--- Task requirements ---
Your answer should consist of the lines in the data below that contain "black".

--- Data section ---
==================================================

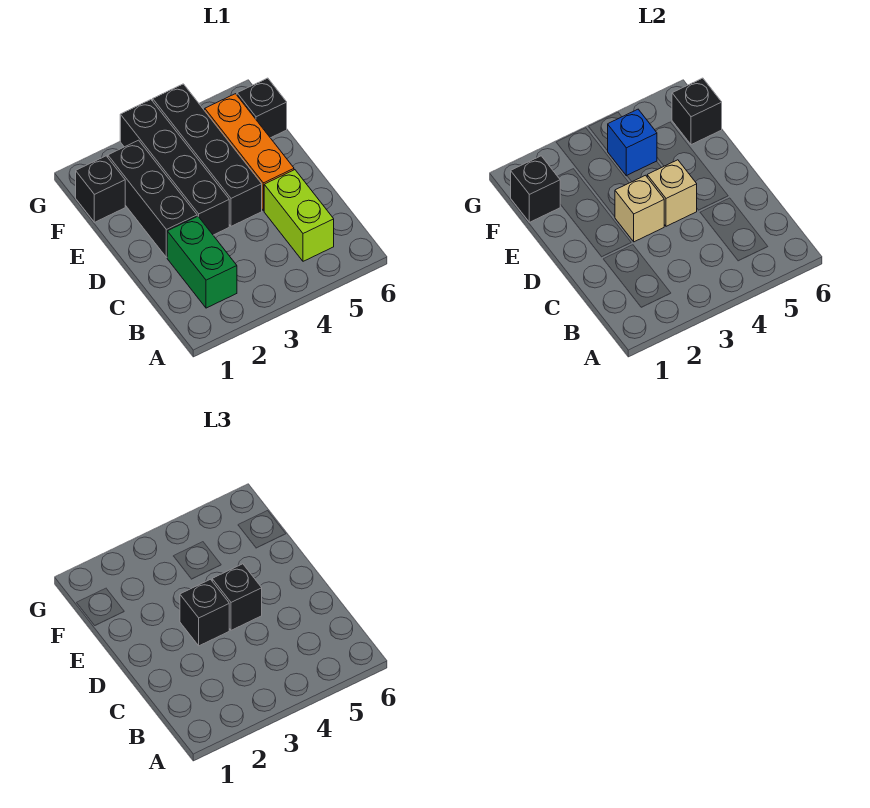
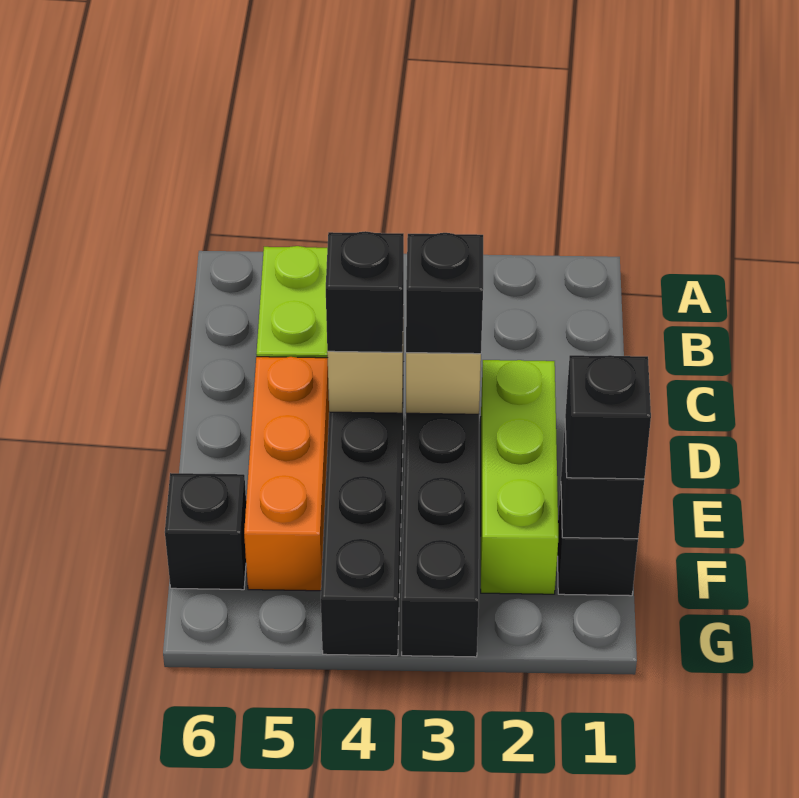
green brick B2:C2 level 1 -> none
black brick D2:F2 level 1 -> lime brick D2:F2 level 1
blue brick F4 level 2 -> none
black brick F6 level 2 -> black brick F1 level 3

==================================================

--- Solution for this problem ---
black brick D2:F2 level 1 -> lime brick D2:F2 level 1
black brick F6 level 2 -> black brick F1 level 3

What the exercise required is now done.